Reproduce each line of the entries that carries "right".

[Items from a data source]

--- START ---

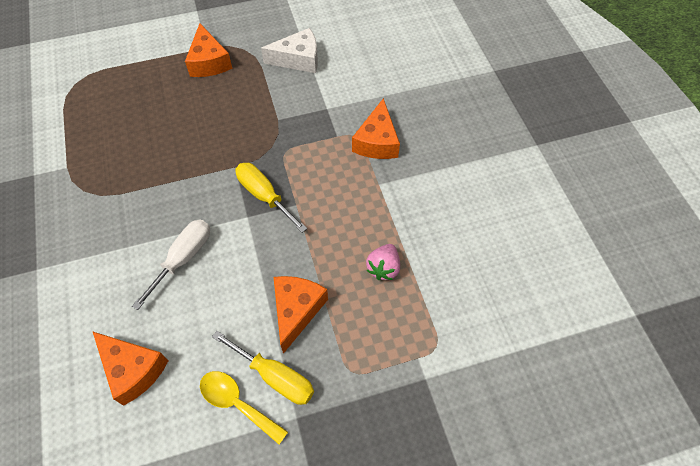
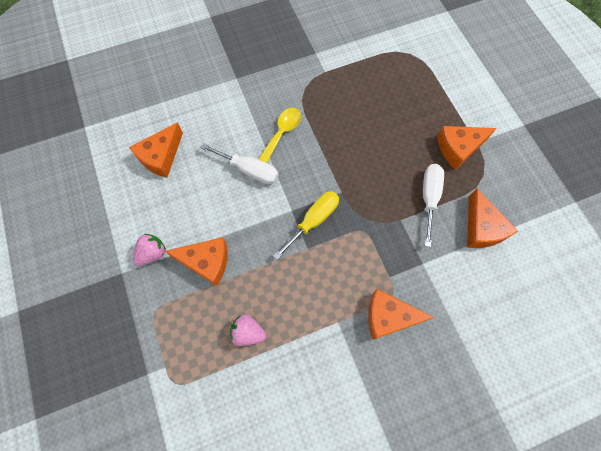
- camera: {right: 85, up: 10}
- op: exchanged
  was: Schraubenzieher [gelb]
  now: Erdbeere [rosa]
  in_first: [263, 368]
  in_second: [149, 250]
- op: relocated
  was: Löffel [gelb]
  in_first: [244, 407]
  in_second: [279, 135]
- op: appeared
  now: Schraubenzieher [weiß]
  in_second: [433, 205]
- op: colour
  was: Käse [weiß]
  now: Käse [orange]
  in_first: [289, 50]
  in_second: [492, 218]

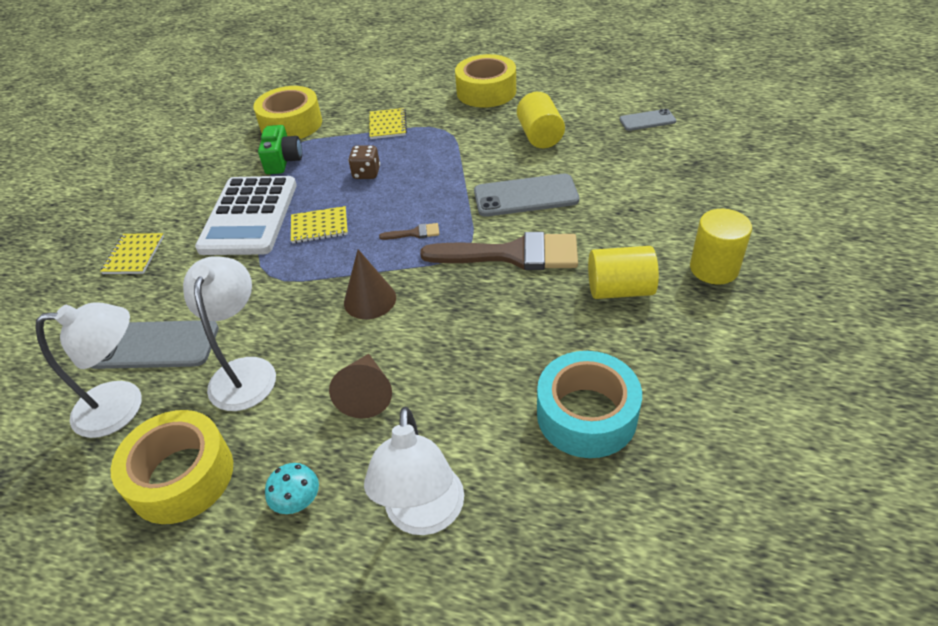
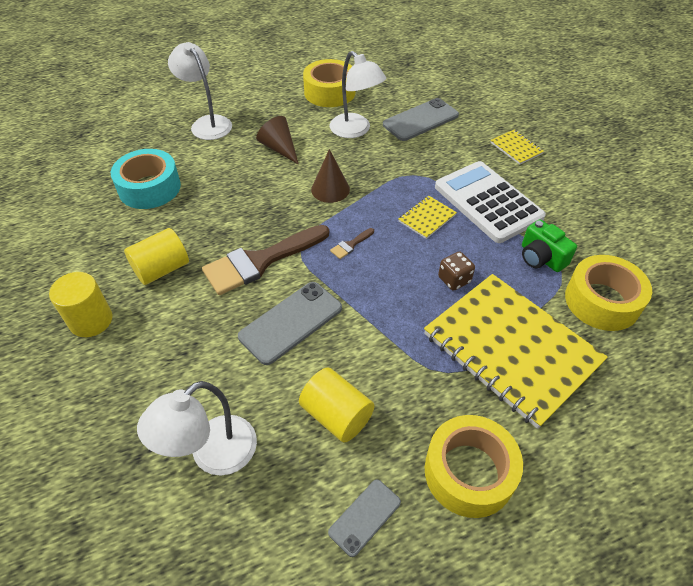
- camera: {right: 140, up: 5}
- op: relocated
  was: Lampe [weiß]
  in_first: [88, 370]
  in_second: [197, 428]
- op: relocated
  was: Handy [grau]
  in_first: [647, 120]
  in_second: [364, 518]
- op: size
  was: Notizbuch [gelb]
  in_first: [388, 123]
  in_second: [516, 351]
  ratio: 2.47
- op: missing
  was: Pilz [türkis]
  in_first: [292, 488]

--- END ---
--- START ---

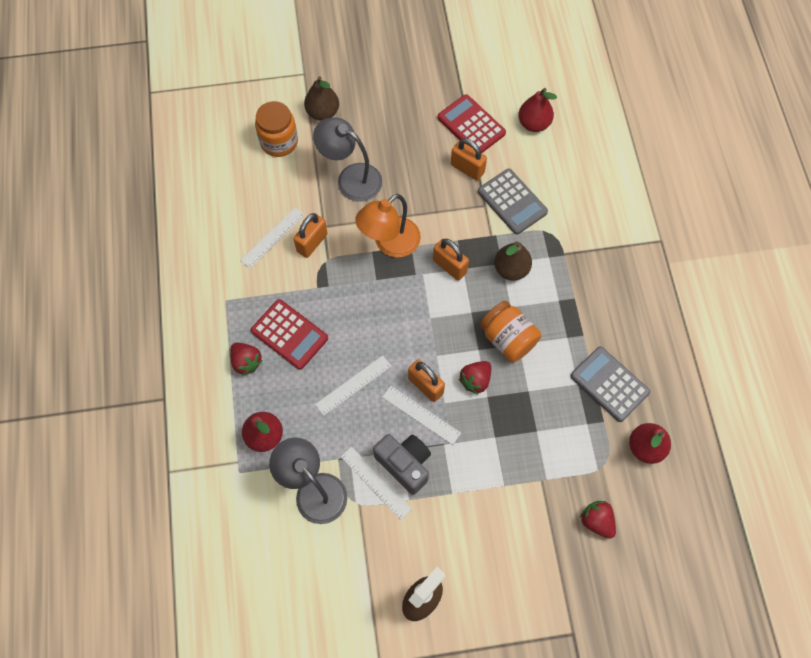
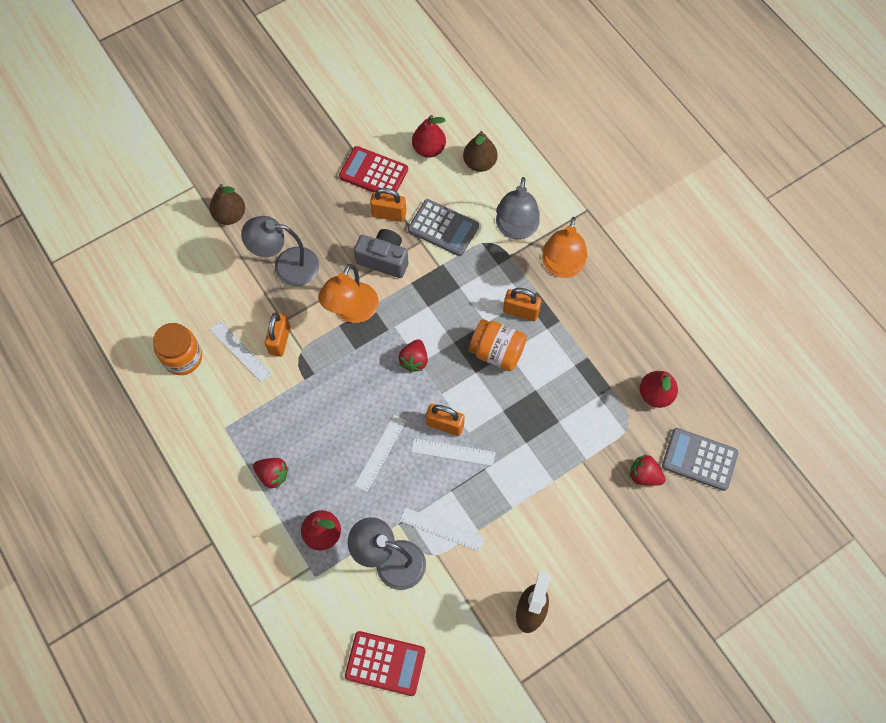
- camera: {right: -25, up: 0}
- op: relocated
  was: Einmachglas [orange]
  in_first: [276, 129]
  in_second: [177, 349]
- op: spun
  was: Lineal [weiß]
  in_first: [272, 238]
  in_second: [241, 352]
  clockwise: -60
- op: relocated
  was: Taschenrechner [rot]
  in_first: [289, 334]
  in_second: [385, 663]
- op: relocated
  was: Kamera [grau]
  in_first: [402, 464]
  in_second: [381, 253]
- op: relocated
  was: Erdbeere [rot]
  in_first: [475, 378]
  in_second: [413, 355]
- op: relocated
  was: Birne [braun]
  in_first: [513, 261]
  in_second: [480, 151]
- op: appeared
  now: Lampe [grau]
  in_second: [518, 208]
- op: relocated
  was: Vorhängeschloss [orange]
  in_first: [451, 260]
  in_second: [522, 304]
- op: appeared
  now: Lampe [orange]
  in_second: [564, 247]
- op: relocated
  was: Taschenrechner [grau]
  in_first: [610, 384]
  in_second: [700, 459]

--- END ---

▶ Written reply
- camera: {right: 85, up: 10}
- camera: {right: 140, up: 5}
- camera: {right: -25, up: 0}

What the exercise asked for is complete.